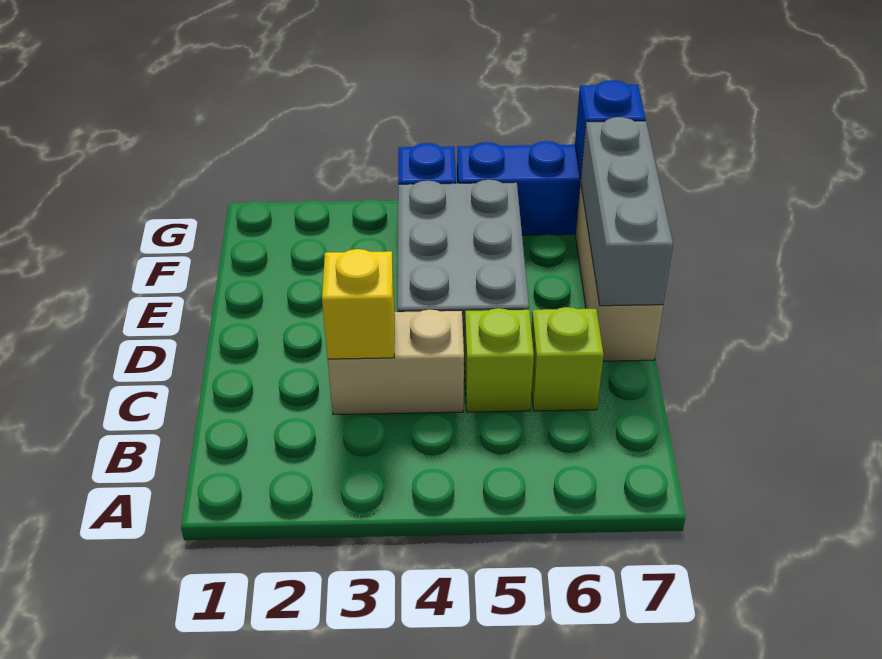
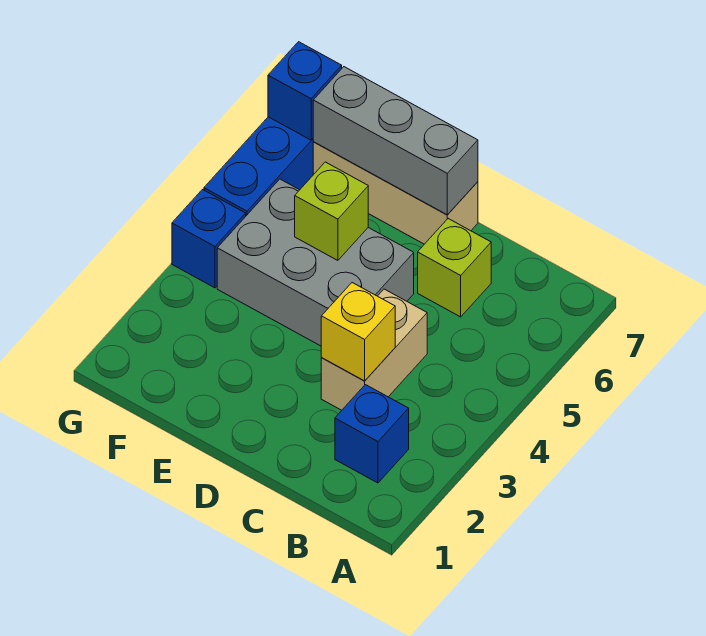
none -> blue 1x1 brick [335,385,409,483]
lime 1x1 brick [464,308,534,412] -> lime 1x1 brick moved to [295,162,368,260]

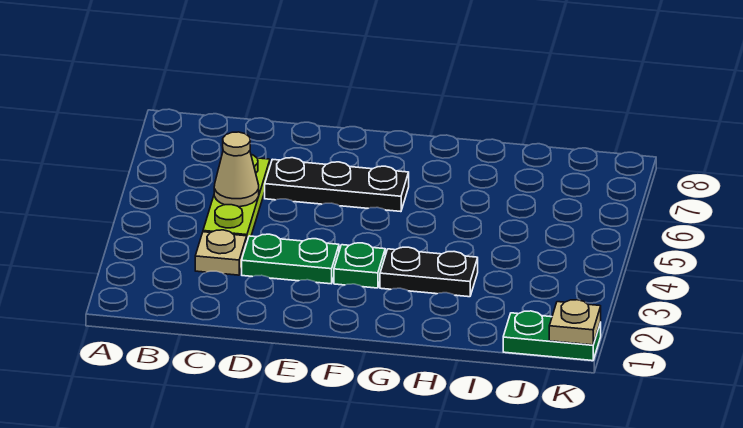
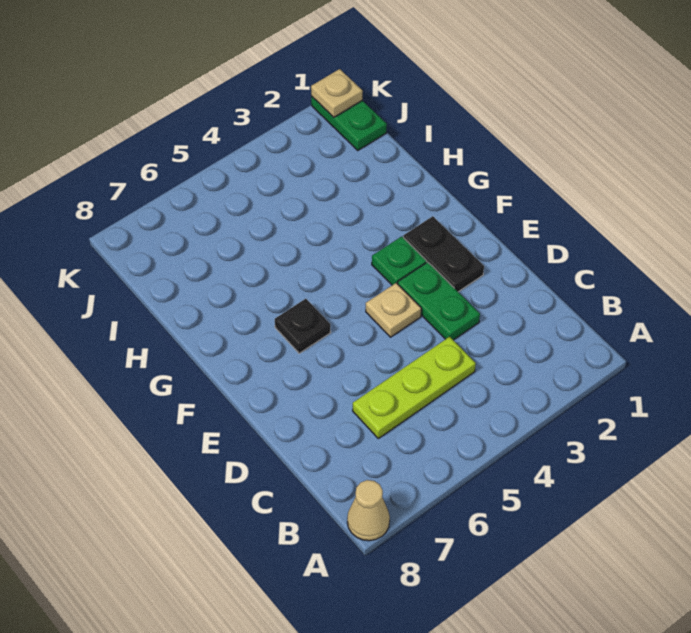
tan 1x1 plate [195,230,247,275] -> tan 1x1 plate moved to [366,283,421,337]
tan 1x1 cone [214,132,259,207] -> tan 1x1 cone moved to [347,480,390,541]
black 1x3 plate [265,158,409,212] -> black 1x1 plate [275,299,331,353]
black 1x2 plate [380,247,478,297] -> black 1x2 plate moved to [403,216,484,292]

**Instructions to follow**
Skip the images and write out the rest of the listing exactly.

**Response area**
none -> blue 1x1 brick [335,385,409,483]
lime 1x1 brick [464,308,534,412] -> lime 1x1 brick moved to [295,162,368,260]

tan 1x1 plate [195,230,247,275] -> tan 1x1 plate moved to [366,283,421,337]
tan 1x1 cone [214,132,259,207] -> tan 1x1 cone moved to [347,480,390,541]
black 1x3 plate [265,158,409,212] -> black 1x1 plate [275,299,331,353]
black 1x2 plate [380,247,478,297] -> black 1x2 plate moved to [403,216,484,292]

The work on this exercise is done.